Exercise description: Give back the records that follow exactly, images excluded.

═══

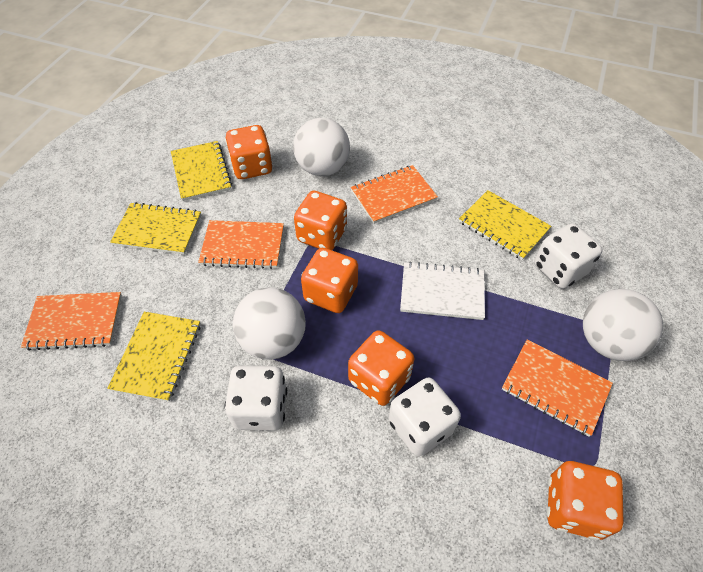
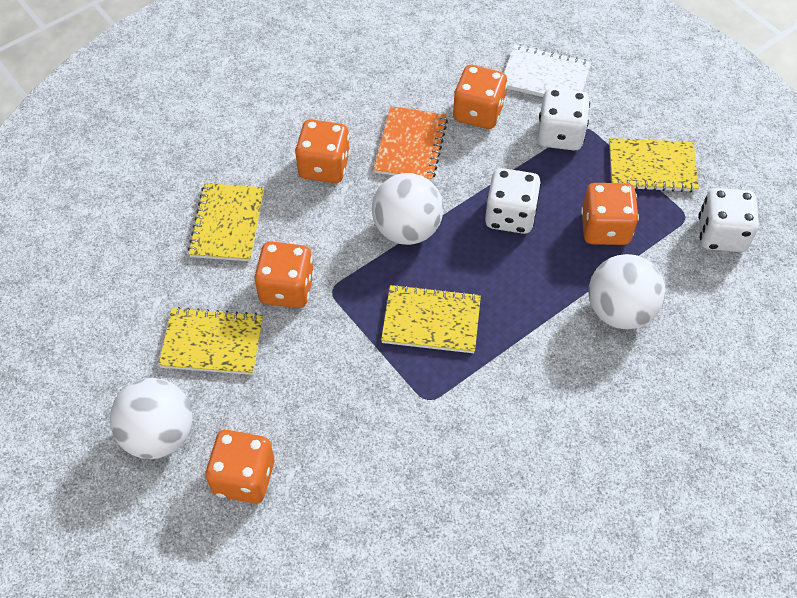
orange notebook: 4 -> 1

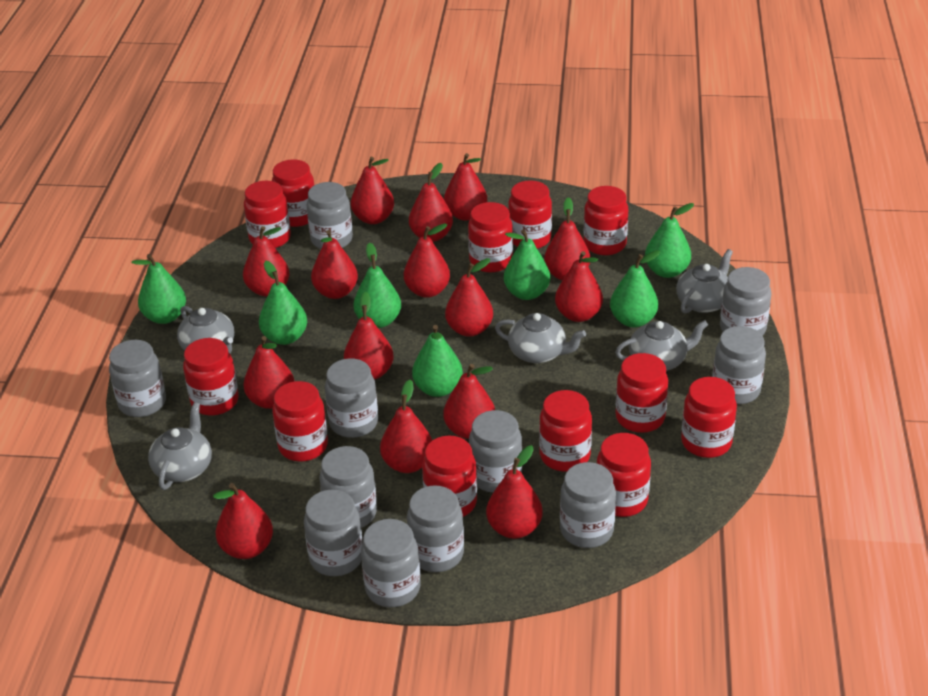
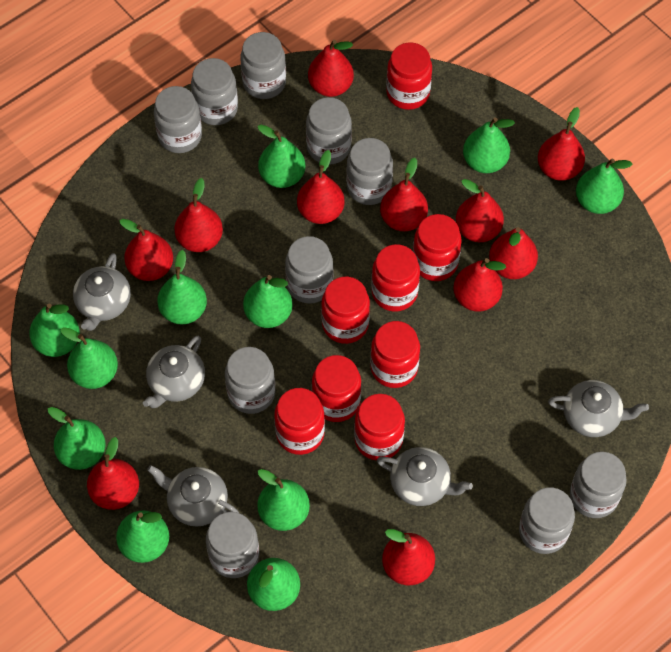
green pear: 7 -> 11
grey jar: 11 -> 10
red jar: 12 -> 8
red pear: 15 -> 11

═══

Task response:
orange notebook: 4 -> 1

green pear: 7 -> 11
grey jar: 11 -> 10
red jar: 12 -> 8
red pear: 15 -> 11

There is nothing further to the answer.